Required action:
Using only the entries below, copy exactly the lines that begin at the one with "turquoise bolepek (no. 1 from left)" and end at the one with "purple kakalal (no. 2 from left)", both included. Drop the pictures.

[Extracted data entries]

_ _ _

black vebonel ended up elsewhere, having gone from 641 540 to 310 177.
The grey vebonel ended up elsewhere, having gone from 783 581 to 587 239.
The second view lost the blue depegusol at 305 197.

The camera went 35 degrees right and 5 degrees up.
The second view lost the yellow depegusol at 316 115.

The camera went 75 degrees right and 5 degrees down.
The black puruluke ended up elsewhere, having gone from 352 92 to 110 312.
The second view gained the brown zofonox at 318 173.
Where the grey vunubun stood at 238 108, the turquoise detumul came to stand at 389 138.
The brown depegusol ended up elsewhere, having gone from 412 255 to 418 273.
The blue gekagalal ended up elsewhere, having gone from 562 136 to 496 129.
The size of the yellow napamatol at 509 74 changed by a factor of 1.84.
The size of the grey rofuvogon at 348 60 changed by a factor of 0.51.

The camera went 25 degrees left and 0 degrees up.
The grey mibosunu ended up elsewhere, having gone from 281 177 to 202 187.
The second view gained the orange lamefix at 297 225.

_ _ _

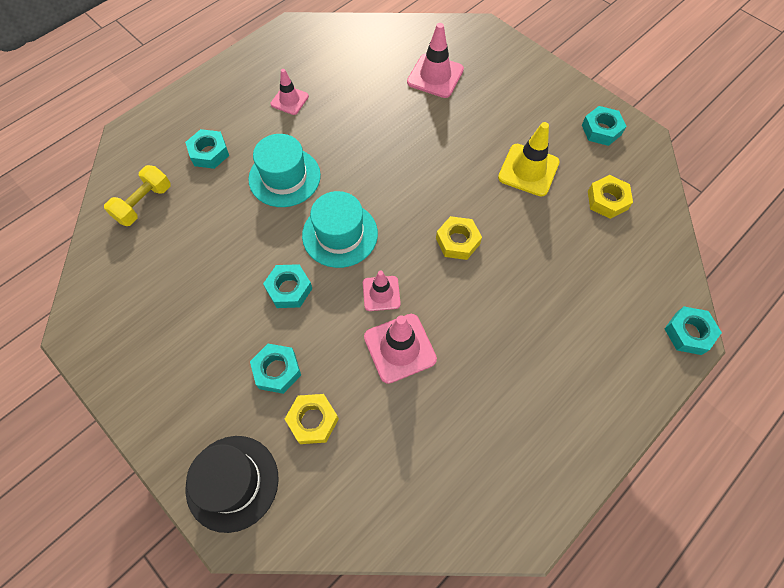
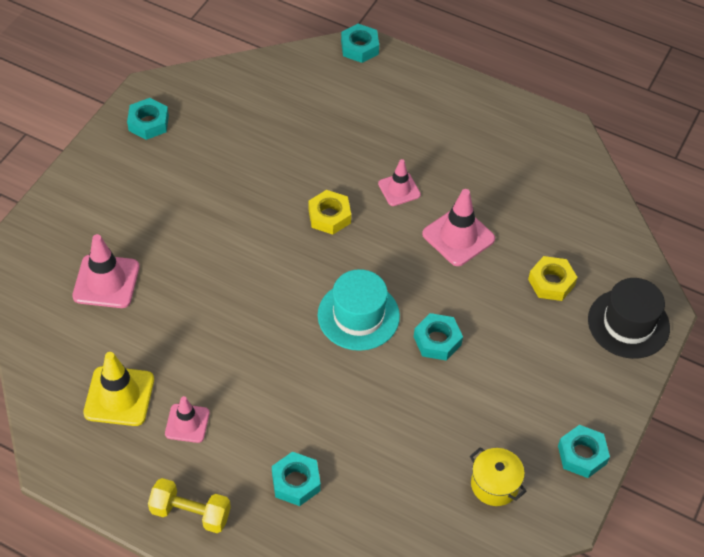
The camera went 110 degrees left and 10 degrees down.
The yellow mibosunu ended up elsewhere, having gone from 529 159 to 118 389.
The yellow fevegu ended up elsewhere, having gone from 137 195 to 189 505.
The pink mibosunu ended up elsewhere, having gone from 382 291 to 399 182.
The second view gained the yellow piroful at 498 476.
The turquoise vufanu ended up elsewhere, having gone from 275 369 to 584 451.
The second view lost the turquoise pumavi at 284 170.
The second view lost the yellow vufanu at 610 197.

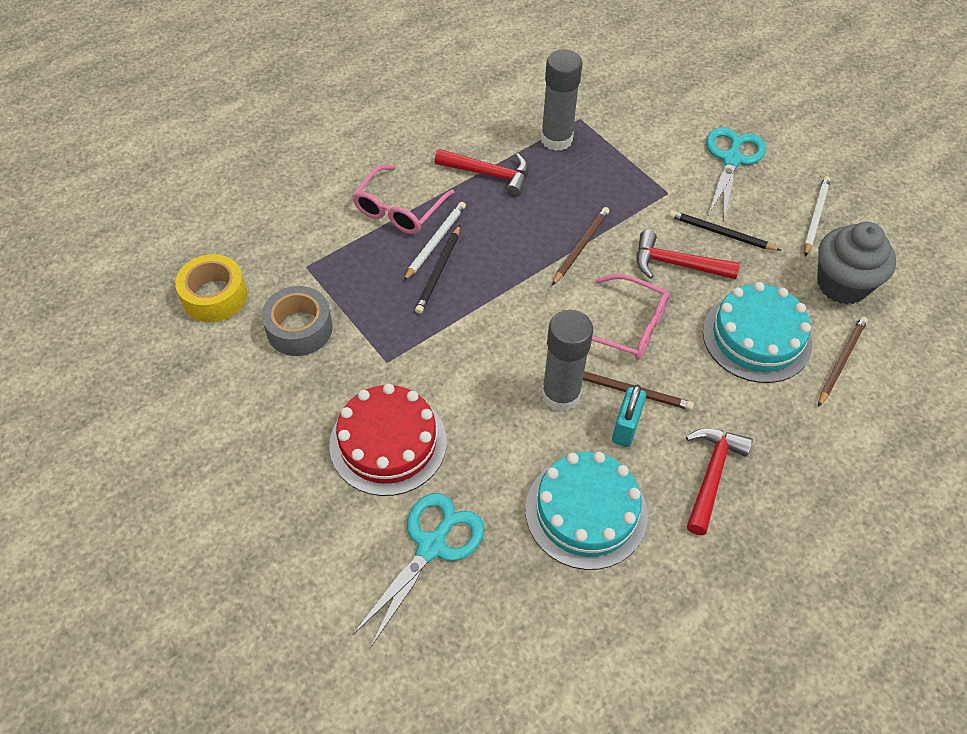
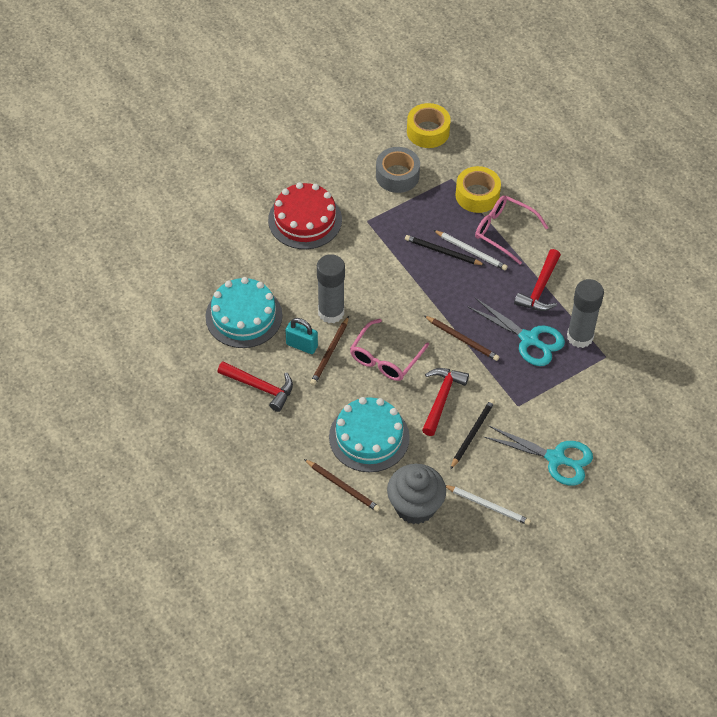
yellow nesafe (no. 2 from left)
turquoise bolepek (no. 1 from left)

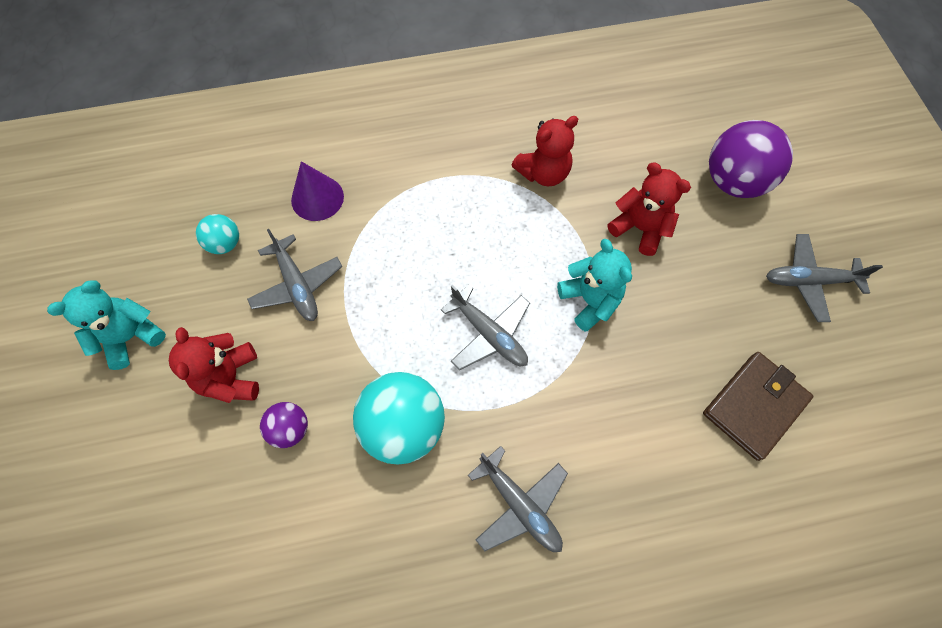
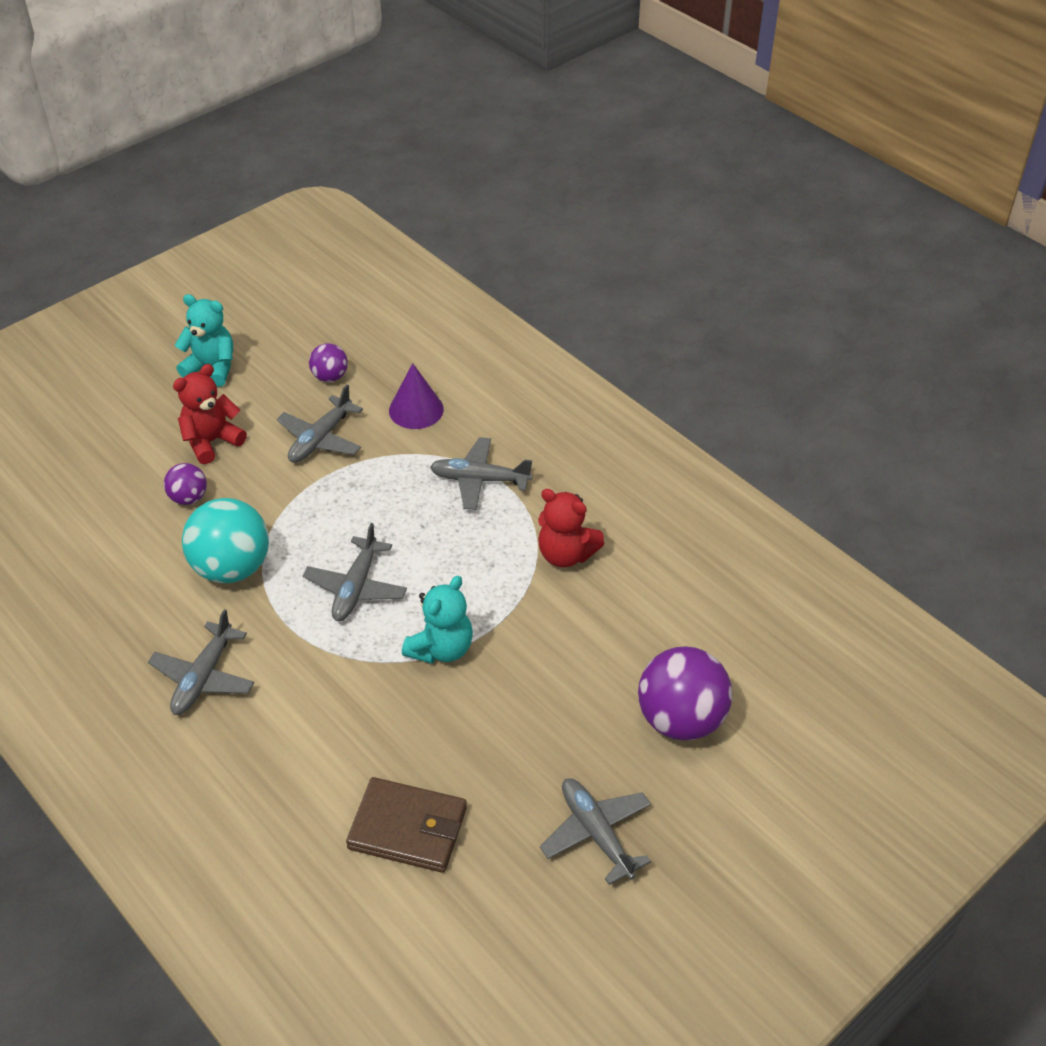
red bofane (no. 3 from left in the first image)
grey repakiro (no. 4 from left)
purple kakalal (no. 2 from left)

_ _ _

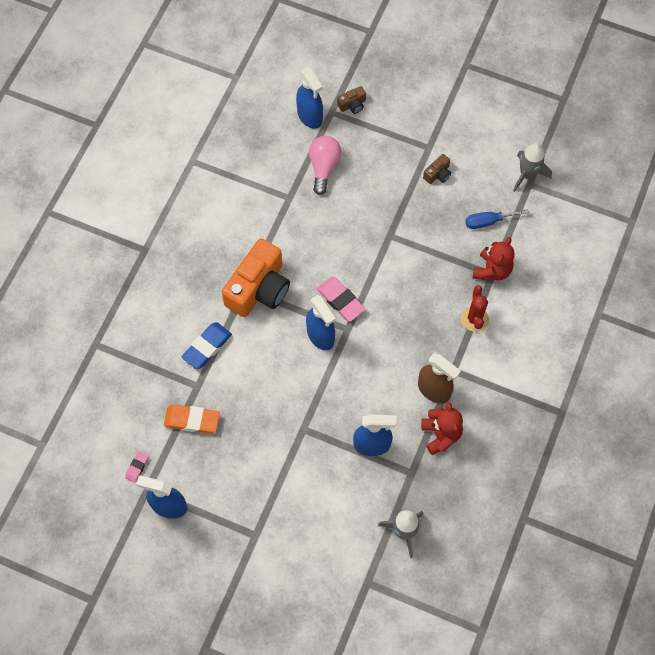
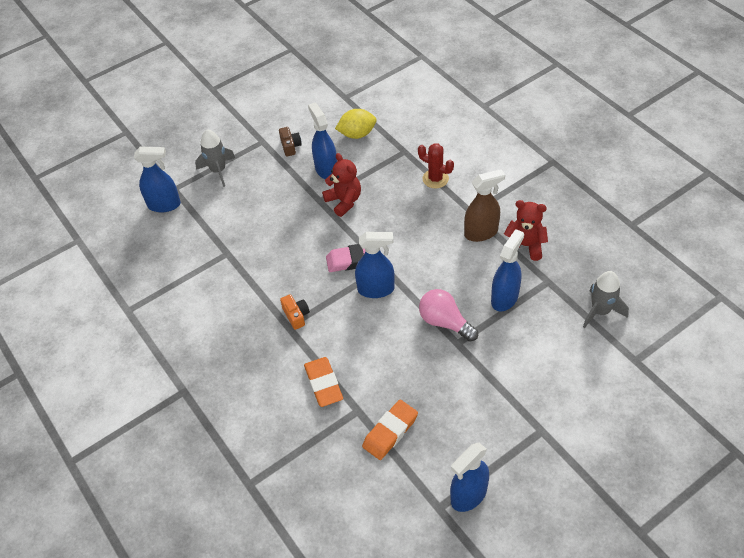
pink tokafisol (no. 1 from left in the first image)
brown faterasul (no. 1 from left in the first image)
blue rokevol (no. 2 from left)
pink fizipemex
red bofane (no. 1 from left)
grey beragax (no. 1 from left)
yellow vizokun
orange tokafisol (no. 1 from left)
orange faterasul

_ _ _

Problem solution:
turquoise bolepek (no. 1 from left)

red bofane (no. 3 from left in the first image)
grey repakiro (no. 4 from left)
purple kakalal (no. 2 from left)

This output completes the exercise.